[Data excerpts]
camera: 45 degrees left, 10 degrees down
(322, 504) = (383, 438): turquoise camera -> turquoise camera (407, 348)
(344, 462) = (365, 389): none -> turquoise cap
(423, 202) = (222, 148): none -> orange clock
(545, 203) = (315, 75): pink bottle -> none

* * *

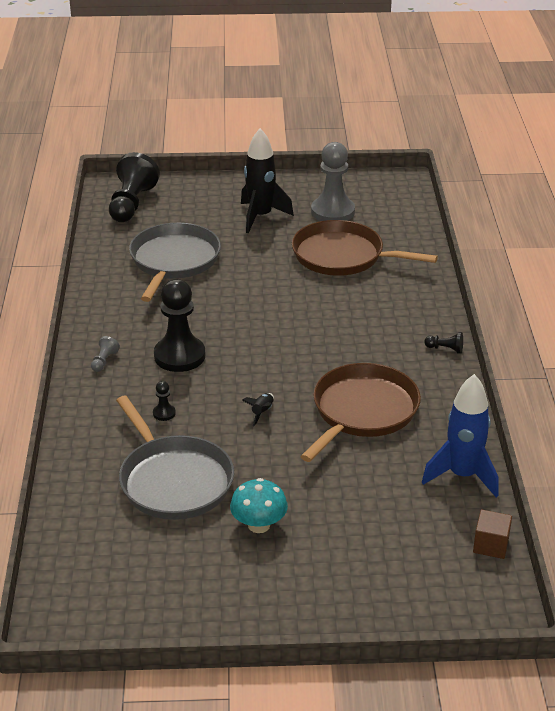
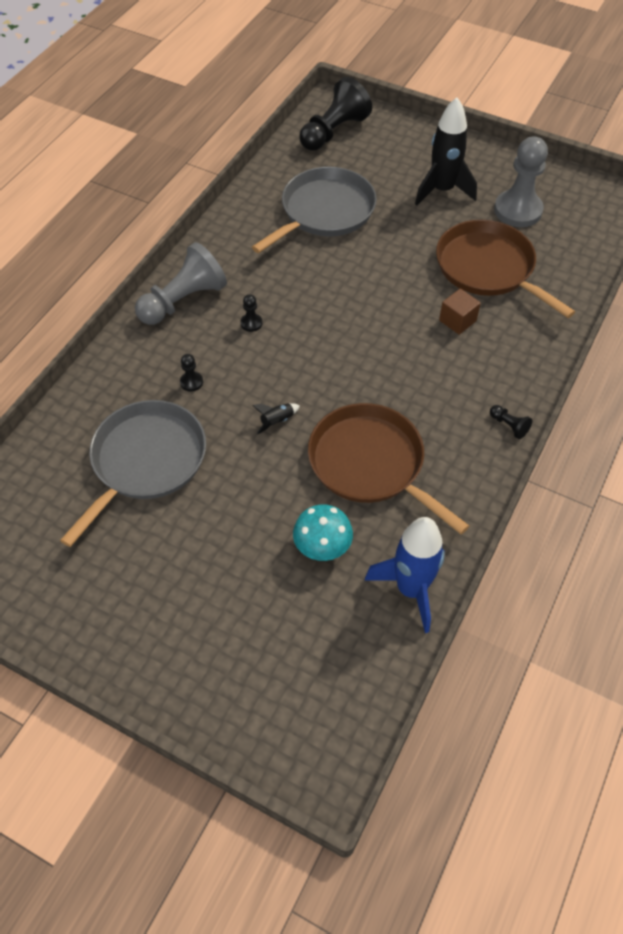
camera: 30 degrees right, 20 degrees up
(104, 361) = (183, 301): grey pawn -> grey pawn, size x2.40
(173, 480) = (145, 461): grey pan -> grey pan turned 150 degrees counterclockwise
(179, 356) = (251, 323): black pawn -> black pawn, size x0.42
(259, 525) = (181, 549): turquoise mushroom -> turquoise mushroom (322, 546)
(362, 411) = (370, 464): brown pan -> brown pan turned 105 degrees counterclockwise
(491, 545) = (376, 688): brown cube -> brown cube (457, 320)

▶ **WHAT IS REQUIRED**
Please return only the lines above, starting at the line that has "camera: 45 degrees left, 10 degrees down" and ending at the line that has "(545, 203) = (315, 75): pink bottle -> none", keeping both and leaving each one unchanged.

▶ **RESULT BELOW**
camera: 45 degrees left, 10 degrees down
(322, 504) = (383, 438): turquoise camera -> turquoise camera (407, 348)
(344, 462) = (365, 389): none -> turquoise cap
(423, 202) = (222, 148): none -> orange clock
(545, 203) = (315, 75): pink bottle -> none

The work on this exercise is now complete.